PROVIDED MATERIAL —
============

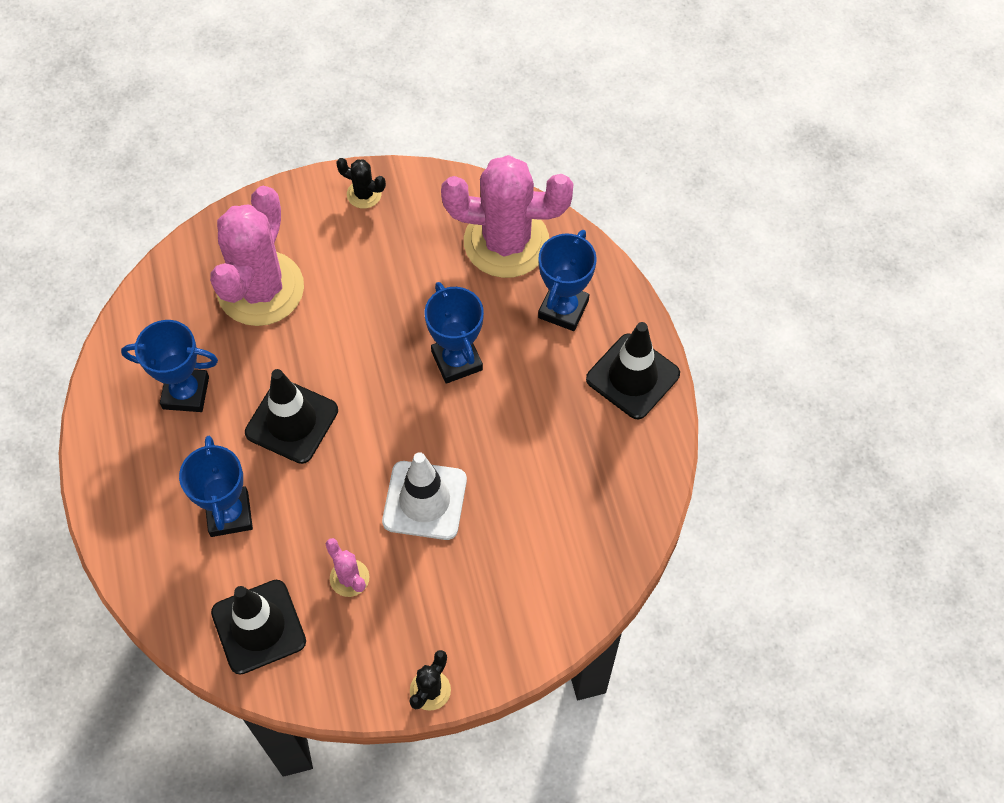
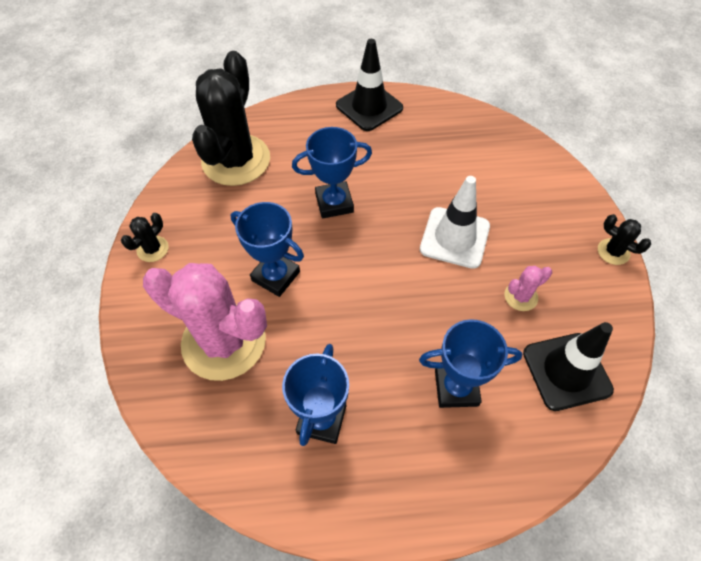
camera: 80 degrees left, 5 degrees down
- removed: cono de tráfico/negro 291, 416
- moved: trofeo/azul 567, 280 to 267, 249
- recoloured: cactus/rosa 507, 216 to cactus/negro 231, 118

============

DESCRIPTION OF THE TASK — Go through the listing above and retype each line exactly, apart from the pictures.

RESULT —
camera: 80 degrees left, 5 degrees down
- removed: cono de tráfico/negro 291, 416
- moved: trofeo/azul 567, 280 to 267, 249
- recoloured: cactus/rosa 507, 216 to cactus/negro 231, 118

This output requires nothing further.